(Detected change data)

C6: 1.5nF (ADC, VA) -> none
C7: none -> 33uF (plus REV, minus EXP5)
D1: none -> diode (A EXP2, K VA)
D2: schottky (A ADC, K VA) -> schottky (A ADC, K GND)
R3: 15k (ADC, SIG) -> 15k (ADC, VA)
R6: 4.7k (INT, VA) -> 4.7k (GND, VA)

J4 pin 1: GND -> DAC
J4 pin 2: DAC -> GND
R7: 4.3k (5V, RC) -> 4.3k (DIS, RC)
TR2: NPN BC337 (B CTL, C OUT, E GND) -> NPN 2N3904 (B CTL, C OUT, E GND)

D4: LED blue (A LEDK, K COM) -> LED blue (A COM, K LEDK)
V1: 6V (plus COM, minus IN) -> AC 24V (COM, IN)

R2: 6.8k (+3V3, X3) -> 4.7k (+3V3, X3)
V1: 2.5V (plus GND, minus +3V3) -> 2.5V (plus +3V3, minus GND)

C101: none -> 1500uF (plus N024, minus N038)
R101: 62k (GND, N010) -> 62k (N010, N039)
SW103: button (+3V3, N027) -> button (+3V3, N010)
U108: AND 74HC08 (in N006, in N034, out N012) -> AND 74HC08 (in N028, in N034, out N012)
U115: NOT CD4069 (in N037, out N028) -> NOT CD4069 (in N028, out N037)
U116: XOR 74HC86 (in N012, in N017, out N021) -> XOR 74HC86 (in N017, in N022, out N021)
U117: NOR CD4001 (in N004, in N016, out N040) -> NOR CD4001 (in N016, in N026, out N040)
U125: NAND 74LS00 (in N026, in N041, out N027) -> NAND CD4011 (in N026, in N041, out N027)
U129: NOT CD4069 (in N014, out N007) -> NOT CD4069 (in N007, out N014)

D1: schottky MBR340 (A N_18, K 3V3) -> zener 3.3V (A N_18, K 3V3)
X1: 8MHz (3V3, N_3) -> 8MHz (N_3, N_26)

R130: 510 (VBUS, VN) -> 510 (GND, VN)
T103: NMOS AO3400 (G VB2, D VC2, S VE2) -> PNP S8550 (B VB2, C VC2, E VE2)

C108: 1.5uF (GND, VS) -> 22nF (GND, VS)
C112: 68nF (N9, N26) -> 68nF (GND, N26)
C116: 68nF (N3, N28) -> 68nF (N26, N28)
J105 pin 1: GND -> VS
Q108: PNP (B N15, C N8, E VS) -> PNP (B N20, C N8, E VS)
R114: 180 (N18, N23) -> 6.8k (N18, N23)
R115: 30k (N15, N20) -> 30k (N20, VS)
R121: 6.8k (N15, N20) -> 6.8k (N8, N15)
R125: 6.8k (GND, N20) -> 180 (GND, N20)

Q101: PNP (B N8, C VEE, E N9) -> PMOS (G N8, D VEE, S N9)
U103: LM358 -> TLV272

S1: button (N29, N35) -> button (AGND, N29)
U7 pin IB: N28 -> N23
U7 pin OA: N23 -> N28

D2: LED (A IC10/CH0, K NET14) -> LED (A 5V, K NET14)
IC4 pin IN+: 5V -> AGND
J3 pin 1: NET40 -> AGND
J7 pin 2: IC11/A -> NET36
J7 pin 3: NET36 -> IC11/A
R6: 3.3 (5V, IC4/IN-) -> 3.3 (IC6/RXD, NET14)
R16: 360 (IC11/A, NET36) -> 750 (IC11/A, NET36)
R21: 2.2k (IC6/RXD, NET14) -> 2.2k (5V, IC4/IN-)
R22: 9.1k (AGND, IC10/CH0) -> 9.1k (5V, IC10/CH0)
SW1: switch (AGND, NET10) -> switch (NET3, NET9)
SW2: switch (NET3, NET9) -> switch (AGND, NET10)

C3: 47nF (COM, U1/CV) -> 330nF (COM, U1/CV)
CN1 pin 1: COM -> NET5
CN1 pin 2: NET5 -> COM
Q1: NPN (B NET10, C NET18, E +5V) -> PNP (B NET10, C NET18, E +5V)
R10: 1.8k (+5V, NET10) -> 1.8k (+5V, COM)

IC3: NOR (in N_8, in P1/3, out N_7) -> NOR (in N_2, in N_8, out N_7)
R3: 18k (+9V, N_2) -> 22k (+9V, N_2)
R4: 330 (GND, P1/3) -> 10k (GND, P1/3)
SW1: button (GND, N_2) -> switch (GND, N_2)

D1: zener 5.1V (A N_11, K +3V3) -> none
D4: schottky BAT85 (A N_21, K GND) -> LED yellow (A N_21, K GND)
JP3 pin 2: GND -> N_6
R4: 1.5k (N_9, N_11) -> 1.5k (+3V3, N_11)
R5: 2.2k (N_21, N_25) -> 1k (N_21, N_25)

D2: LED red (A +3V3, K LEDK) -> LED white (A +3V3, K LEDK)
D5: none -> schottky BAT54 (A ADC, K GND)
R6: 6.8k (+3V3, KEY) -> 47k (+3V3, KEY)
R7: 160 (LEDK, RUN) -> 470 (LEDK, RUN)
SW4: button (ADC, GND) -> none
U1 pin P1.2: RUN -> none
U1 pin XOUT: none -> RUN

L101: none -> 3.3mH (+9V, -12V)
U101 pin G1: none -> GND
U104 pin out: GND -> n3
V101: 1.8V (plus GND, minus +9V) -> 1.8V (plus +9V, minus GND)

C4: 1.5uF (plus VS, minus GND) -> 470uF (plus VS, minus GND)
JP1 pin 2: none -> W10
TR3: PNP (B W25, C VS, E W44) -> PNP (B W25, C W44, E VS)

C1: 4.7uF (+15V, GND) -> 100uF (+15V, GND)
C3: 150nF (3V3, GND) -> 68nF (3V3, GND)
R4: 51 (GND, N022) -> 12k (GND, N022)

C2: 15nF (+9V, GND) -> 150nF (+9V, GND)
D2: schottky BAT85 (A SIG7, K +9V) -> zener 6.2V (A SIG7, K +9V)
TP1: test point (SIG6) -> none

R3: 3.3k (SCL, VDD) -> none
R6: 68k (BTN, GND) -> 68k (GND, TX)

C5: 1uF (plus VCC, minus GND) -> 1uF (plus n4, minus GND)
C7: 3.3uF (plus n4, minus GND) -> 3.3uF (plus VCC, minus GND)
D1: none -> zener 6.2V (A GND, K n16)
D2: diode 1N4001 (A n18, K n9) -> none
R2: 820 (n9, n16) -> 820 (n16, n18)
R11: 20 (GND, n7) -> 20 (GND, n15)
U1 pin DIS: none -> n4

* [YOUR TASK] Set down, exactly as they appear above, all lines from the one that has "J4 pin 2: DAC -> GND" down to the one that has "R101: 62k (GND, N010) -> 62k (N010, N039)", including those two and no others.

* [FINAL ANSWER]
J4 pin 2: DAC -> GND
R7: 4.3k (5V, RC) -> 4.3k (DIS, RC)
TR2: NPN BC337 (B CTL, C OUT, E GND) -> NPN 2N3904 (B CTL, C OUT, E GND)

D4: LED blue (A LEDK, K COM) -> LED blue (A COM, K LEDK)
V1: 6V (plus COM, minus IN) -> AC 24V (COM, IN)

R2: 6.8k (+3V3, X3) -> 4.7k (+3V3, X3)
V1: 2.5V (plus GND, minus +3V3) -> 2.5V (plus +3V3, minus GND)

C101: none -> 1500uF (plus N024, minus N038)
R101: 62k (GND, N010) -> 62k (N010, N039)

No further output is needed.